▸ **WHAT THIS TASK INVOLVES**
Render these lines as a JSON list of strings, one string per line and blank lines omitted, starting from the first line and stopping after the line that contains "Kira: 01:43 -> none".

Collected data
>>

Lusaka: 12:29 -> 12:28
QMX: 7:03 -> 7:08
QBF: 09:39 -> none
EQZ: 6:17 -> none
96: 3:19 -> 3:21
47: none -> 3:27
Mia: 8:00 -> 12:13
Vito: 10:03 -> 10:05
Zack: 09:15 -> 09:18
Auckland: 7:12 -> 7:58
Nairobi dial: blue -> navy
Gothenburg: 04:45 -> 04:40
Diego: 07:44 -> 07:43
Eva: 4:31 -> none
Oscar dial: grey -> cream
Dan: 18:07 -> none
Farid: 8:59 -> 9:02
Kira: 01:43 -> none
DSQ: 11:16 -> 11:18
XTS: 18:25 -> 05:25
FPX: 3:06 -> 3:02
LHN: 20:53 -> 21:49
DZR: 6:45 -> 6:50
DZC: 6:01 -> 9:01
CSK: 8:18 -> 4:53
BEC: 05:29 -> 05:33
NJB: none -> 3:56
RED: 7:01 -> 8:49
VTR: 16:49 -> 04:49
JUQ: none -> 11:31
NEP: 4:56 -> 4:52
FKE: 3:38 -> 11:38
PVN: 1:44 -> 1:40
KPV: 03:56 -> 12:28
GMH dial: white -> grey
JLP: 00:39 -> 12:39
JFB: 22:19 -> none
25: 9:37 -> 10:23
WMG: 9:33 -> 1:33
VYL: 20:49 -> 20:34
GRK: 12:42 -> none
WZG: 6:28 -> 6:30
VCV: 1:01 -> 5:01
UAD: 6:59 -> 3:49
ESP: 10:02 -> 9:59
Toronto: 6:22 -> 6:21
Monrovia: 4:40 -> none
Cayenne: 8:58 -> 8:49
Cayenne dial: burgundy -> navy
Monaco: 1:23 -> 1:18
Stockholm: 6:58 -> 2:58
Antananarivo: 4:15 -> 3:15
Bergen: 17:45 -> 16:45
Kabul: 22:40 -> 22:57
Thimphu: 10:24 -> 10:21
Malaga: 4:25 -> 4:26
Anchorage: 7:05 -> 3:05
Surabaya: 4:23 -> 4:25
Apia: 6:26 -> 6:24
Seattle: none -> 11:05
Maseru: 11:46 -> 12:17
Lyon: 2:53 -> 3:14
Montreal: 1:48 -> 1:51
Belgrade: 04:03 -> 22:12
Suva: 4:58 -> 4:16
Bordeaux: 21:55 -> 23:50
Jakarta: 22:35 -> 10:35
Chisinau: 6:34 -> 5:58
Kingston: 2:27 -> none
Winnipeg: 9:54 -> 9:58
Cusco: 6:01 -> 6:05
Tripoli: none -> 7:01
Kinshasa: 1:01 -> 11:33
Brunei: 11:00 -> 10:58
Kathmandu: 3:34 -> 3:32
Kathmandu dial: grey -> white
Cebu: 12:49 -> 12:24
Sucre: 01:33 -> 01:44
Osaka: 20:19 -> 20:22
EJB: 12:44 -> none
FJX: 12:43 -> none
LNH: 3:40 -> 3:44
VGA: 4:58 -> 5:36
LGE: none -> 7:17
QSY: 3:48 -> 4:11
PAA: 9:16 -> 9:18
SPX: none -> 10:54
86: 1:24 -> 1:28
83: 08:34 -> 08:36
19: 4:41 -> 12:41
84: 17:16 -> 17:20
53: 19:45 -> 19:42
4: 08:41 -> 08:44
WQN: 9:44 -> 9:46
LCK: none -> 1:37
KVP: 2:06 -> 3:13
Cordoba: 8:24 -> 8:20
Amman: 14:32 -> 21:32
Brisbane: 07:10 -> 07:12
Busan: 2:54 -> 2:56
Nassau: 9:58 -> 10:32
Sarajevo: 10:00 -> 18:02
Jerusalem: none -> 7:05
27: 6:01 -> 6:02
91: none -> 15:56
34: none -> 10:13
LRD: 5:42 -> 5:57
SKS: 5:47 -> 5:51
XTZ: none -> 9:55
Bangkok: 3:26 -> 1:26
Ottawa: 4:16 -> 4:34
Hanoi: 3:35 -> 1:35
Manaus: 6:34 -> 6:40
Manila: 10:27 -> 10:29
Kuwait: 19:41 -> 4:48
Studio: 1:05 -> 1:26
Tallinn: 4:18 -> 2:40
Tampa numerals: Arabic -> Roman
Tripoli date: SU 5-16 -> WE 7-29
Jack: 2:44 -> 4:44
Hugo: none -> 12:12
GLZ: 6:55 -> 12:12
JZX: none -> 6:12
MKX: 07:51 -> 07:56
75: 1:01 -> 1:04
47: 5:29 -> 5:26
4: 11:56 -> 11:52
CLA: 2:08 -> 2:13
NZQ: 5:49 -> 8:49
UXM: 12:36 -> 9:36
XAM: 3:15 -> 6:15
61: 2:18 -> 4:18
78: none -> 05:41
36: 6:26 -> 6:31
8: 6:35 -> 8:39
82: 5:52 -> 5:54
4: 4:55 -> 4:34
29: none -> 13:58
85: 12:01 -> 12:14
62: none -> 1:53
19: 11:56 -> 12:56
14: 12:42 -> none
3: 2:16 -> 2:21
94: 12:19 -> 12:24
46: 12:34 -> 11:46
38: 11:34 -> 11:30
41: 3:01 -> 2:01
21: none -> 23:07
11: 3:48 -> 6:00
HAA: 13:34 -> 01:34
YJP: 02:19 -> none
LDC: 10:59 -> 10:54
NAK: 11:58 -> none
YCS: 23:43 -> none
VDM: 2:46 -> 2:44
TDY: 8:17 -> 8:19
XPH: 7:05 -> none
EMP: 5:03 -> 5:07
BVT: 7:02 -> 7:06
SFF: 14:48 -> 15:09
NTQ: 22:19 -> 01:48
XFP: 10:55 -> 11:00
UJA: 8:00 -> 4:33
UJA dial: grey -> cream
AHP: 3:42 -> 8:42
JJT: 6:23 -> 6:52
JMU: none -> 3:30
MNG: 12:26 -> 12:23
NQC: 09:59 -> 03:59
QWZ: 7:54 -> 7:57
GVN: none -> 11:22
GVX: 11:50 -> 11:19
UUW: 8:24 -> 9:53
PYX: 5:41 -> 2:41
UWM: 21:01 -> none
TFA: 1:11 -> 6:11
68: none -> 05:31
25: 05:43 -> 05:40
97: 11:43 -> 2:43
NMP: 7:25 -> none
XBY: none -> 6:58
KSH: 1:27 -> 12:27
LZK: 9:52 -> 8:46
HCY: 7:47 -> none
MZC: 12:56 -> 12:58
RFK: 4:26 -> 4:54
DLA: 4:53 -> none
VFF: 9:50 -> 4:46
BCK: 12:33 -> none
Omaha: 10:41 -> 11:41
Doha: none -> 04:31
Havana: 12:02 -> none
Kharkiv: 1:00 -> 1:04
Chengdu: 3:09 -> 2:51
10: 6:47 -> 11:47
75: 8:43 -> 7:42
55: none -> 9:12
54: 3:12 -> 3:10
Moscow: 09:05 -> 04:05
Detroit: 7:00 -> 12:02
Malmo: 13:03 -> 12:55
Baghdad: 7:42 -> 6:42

<<

▸ **SOLVED EXERCISE**
[
  "Lusaka: 12:29 -> 12:28",
  "QMX: 7:03 -> 7:08",
  "QBF: 09:39 -> none",
  "EQZ: 6:17 -> none",
  "96: 3:19 -> 3:21",
  "47: none -> 3:27",
  "Mia: 8:00 -> 12:13",
  "Vito: 10:03 -> 10:05",
  "Zack: 09:15 -> 09:18",
  "Auckland: 7:12 -> 7:58",
  "Nairobi dial: blue -> navy",
  "Gothenburg: 04:45 -> 04:40",
  "Diego: 07:44 -> 07:43",
  "Eva: 4:31 -> none",
  "Oscar dial: grey -> cream",
  "Dan: 18:07 -> none",
  "Farid: 8:59 -> 9:02",
  "Kira: 01:43 -> none"
]